Some of the lines below need repeating. Reproduce exactly those between the lines holding "blue circle: moved 3 px up" and "pink pentagon: moved 6 px right, 2 px down", inclusive.
──────── Given records ────────
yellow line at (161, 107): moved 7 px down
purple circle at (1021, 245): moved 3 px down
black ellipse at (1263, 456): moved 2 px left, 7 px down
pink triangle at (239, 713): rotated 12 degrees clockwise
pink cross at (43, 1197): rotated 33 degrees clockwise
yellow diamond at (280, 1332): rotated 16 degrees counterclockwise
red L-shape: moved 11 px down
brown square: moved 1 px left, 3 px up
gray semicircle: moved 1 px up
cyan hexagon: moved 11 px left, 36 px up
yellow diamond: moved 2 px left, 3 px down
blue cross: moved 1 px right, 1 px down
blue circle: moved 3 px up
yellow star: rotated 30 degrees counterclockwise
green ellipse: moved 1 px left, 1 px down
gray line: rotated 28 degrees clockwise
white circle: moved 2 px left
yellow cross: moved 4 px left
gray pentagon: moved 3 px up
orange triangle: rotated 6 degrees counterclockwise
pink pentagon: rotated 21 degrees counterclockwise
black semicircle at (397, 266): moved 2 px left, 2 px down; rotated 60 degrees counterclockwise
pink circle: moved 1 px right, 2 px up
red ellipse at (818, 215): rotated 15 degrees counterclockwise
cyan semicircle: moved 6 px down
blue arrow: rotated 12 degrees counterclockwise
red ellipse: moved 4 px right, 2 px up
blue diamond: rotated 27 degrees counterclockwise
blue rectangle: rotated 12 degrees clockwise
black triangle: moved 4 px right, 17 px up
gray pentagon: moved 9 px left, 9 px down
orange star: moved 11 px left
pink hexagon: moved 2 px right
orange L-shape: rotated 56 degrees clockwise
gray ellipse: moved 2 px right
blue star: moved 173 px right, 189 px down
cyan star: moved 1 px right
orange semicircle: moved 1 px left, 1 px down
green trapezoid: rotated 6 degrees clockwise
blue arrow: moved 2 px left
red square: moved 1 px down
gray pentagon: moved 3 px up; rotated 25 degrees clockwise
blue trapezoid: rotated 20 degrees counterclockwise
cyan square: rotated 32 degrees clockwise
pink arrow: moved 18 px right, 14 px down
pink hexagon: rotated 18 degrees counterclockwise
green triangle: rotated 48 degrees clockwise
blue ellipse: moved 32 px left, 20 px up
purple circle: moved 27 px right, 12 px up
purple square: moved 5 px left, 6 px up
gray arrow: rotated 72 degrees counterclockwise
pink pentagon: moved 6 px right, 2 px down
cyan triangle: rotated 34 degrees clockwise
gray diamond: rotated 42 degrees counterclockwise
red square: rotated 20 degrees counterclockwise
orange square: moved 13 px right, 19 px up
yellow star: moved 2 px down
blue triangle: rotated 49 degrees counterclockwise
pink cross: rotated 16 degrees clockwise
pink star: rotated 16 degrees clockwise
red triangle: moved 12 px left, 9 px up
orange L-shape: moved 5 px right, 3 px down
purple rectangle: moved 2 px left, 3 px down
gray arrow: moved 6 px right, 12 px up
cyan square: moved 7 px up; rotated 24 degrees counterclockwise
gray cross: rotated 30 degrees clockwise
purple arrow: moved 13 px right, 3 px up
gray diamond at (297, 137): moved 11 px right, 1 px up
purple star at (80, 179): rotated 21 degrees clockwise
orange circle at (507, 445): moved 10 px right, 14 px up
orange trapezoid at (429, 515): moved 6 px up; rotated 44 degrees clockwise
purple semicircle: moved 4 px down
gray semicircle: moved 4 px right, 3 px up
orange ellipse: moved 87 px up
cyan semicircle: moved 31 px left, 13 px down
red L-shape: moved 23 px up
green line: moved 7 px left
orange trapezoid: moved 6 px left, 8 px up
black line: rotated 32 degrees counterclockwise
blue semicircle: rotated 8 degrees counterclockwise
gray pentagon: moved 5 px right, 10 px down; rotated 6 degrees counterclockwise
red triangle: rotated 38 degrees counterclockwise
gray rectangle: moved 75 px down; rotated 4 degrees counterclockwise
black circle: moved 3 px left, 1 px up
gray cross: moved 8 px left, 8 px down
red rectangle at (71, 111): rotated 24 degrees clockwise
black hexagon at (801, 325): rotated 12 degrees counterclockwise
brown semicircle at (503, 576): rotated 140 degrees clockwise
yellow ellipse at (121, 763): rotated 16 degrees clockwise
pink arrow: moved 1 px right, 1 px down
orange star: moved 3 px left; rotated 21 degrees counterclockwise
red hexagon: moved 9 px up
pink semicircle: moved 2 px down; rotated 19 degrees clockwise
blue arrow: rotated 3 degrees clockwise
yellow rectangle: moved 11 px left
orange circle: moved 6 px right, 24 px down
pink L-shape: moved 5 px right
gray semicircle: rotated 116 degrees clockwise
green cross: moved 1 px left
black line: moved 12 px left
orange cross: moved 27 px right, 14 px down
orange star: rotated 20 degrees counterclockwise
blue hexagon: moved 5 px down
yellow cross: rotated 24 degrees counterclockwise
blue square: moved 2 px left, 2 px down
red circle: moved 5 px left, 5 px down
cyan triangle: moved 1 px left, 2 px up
────────
Result →
blue circle: moved 3 px up
yellow star: rotated 30 degrees counterclockwise
green ellipse: moved 1 px left, 1 px down
gray line: rotated 28 degrees clockwise
white circle: moved 2 px left
yellow cross: moved 4 px left
gray pentagon: moved 3 px up
orange triangle: rotated 6 degrees counterclockwise
pink pentagon: rotated 21 degrees counterclockwise
black semicircle at (397, 266): moved 2 px left, 2 px down; rotated 60 degrees counterclockwise
pink circle: moved 1 px right, 2 px up
red ellipse at (818, 215): rotated 15 degrees counterclockwise
cyan semicircle: moved 6 px down
blue arrow: rotated 12 degrees counterclockwise
red ellipse: moved 4 px right, 2 px up
blue diamond: rotated 27 degrees counterclockwise
blue rectangle: rotated 12 degrees clockwise
black triangle: moved 4 px right, 17 px up
gray pentagon: moved 9 px left, 9 px down
orange star: moved 11 px left
pink hexagon: moved 2 px right
orange L-shape: rotated 56 degrees clockwise
gray ellipse: moved 2 px right
blue star: moved 173 px right, 189 px down
cyan star: moved 1 px right
orange semicircle: moved 1 px left, 1 px down
green trapezoid: rotated 6 degrees clockwise
blue arrow: moved 2 px left
red square: moved 1 px down
gray pentagon: moved 3 px up; rotated 25 degrees clockwise
blue trapezoid: rotated 20 degrees counterclockwise
cyan square: rotated 32 degrees clockwise
pink arrow: moved 18 px right, 14 px down
pink hexagon: rotated 18 degrees counterclockwise
green triangle: rotated 48 degrees clockwise
blue ellipse: moved 32 px left, 20 px up
purple circle: moved 27 px right, 12 px up
purple square: moved 5 px left, 6 px up
gray arrow: rotated 72 degrees counterclockwise
pink pentagon: moved 6 px right, 2 px down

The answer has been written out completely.